- [EXERCISE DETAILS]:
Show each line in the records below that contains the word "shirts".

----------

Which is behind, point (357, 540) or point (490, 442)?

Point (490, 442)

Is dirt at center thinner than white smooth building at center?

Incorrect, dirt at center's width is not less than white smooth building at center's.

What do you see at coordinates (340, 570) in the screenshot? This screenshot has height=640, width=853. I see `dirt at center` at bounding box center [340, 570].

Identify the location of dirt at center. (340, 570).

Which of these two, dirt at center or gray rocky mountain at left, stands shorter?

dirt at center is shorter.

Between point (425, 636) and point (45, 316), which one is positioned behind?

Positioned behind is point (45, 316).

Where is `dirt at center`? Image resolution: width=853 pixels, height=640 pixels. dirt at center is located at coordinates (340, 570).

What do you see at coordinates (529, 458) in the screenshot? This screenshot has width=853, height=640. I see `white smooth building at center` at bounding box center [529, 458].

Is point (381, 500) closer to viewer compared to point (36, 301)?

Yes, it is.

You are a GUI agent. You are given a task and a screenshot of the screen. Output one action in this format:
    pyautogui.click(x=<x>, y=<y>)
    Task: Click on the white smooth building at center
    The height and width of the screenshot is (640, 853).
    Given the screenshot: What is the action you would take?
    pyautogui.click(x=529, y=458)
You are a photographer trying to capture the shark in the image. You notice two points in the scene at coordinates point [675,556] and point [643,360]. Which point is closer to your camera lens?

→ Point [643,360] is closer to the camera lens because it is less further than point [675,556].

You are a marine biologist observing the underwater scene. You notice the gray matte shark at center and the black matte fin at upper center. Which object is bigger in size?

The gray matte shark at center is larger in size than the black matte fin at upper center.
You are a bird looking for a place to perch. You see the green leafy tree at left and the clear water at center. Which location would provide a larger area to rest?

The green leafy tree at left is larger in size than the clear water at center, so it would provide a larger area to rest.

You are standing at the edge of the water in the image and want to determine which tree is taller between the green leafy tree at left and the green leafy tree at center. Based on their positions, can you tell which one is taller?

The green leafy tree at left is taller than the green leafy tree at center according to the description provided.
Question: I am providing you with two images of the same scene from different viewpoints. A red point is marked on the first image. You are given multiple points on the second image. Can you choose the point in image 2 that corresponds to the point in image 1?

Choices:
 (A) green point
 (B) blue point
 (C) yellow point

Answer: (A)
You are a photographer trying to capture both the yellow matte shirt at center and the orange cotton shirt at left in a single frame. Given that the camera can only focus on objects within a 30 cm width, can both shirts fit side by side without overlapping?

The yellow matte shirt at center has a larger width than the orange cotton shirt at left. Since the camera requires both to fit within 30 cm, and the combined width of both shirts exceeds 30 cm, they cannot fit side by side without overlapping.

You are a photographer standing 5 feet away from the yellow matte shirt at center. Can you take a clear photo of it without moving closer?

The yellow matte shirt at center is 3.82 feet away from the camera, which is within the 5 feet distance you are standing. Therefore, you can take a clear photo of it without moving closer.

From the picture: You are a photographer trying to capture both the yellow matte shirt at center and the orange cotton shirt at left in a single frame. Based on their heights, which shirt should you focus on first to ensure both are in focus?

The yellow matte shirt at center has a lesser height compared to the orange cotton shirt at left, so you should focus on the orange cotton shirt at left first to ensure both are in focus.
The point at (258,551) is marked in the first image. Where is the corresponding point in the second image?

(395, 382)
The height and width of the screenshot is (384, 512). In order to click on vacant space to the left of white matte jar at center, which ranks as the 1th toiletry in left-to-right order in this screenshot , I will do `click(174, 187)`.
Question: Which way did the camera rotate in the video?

----------

- [TASK ANSWER]:
You are a photographer trying to capture both the yellow matte shirt at center and the orange cotton shirt at left in a single frame. Given that the camera can only focus on objects within a 30 cm width, can both shirts fit side by side without overlapping?
The yellow matte shirt at center has a larger width than the orange cotton shirt at left. Since the camera requires both to fit within 30 cm, and the combined width of both shirts exceeds 30 cm, they cannot fit side by side without overlapping.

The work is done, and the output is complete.